- _Goal of the exercise_: Going down the listing below, print exactly each line from the one with "HALL3 pin GND: none -> GND" up to and including the one with "TFT3: ST7789 -> ILI9341", and skip the rest.

- _Given data_:
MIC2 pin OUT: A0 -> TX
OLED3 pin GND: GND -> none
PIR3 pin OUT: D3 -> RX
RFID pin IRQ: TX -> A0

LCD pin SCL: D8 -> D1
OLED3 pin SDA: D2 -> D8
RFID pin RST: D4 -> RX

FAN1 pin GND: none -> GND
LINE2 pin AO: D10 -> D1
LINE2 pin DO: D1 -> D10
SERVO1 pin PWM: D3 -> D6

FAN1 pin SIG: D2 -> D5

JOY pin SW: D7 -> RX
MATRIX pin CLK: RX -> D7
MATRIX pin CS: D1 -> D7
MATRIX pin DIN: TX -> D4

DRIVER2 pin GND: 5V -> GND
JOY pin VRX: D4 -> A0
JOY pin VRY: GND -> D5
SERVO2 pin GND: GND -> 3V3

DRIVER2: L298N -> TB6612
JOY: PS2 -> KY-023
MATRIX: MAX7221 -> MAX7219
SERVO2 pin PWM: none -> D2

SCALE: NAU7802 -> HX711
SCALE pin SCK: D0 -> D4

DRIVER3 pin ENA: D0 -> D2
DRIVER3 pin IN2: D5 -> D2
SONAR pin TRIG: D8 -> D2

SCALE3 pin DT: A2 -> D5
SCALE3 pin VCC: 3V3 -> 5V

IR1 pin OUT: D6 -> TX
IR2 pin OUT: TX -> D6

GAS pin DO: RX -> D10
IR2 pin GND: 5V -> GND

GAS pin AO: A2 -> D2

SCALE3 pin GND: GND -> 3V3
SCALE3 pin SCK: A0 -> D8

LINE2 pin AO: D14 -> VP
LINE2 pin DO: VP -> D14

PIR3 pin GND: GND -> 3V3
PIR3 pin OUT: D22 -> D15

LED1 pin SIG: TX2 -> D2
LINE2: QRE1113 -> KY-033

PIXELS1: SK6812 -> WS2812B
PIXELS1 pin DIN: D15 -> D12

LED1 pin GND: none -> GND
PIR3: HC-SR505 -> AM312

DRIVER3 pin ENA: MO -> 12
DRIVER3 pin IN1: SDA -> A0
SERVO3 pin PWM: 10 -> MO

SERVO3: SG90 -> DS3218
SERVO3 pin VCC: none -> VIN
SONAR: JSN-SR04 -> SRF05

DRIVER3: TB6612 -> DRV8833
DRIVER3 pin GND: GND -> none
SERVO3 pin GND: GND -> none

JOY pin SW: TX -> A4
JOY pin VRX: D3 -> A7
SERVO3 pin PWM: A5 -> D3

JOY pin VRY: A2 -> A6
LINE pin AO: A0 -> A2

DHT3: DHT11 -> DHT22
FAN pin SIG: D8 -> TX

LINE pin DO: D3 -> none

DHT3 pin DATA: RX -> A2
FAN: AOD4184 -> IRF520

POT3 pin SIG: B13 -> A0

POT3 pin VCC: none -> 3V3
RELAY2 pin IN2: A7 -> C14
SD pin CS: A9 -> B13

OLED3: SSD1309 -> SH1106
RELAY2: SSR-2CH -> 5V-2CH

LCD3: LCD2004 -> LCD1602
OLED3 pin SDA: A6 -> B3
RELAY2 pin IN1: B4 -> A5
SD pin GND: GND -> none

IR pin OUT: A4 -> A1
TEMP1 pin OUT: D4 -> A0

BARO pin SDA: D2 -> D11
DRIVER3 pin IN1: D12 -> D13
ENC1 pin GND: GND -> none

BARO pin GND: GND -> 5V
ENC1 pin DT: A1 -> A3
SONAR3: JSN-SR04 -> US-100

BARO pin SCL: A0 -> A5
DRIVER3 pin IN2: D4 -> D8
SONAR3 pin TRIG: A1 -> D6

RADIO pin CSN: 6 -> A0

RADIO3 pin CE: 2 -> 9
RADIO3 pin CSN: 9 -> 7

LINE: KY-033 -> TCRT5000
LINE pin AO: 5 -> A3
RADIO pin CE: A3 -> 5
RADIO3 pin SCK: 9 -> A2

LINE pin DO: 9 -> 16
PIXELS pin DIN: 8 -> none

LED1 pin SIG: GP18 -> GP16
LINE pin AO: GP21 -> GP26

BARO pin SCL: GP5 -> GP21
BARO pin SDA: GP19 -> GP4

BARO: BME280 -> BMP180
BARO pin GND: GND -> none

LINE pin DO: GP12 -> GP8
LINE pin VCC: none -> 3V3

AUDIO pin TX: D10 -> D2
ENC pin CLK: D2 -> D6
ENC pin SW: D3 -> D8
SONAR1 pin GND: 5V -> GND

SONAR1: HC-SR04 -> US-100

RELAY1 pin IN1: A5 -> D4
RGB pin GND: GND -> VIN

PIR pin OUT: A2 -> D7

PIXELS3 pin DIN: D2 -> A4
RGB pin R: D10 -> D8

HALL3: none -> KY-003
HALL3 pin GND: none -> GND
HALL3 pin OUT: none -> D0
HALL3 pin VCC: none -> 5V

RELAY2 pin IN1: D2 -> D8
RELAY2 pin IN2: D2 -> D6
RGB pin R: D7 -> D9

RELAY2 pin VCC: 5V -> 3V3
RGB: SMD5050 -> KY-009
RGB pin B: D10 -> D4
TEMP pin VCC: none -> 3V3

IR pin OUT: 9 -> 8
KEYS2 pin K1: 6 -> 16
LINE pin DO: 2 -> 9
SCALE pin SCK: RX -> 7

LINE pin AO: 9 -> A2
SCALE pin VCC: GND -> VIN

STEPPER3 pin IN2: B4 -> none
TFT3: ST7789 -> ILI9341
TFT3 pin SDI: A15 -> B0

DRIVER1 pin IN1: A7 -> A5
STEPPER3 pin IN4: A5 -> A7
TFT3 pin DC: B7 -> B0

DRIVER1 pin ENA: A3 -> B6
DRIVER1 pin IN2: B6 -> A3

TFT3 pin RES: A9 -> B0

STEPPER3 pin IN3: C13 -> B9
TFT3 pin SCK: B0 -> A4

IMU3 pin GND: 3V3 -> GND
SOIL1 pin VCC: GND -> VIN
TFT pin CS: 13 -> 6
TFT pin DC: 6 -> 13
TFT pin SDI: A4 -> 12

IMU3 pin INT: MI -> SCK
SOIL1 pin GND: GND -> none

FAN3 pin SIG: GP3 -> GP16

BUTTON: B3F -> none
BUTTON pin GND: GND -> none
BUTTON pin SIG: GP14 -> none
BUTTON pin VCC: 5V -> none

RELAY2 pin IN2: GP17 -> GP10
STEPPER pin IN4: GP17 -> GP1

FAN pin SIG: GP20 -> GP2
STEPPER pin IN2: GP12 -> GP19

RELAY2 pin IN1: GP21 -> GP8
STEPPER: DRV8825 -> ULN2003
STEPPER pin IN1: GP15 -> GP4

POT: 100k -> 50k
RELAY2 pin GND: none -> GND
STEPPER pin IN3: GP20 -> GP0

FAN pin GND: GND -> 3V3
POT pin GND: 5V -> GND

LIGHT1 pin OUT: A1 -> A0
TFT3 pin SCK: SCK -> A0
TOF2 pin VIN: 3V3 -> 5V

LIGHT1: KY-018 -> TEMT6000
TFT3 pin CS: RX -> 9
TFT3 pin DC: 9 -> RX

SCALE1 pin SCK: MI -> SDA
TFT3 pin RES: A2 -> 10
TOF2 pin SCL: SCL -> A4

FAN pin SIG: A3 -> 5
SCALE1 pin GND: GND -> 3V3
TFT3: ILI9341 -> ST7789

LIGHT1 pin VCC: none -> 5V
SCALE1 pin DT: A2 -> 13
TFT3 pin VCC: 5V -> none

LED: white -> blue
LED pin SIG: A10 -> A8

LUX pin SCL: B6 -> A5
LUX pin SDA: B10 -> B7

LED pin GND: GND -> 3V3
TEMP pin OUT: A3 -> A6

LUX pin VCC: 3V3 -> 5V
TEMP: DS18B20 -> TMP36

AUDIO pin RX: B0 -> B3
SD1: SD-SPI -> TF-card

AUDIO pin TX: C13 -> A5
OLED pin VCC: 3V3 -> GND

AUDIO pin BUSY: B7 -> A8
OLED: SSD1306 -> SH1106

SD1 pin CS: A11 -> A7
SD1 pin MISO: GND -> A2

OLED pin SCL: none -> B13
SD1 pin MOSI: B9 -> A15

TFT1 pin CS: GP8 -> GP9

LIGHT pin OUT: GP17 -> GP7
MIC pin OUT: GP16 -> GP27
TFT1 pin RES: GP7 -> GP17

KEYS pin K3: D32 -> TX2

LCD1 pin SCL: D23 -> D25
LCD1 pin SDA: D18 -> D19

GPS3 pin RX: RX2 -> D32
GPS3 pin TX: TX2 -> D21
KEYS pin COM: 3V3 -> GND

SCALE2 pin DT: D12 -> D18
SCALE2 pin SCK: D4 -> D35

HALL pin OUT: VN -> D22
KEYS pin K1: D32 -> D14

- _Task output_:
HALL3 pin GND: none -> GND
HALL3 pin OUT: none -> D0
HALL3 pin VCC: none -> 5V

RELAY2 pin IN1: D2 -> D8
RELAY2 pin IN2: D2 -> D6
RGB pin R: D7 -> D9

RELAY2 pin VCC: 5V -> 3V3
RGB: SMD5050 -> KY-009
RGB pin B: D10 -> D4
TEMP pin VCC: none -> 3V3

IR pin OUT: 9 -> 8
KEYS2 pin K1: 6 -> 16
LINE pin DO: 2 -> 9
SCALE pin SCK: RX -> 7

LINE pin AO: 9 -> A2
SCALE pin VCC: GND -> VIN

STEPPER3 pin IN2: B4 -> none
TFT3: ST7789 -> ILI9341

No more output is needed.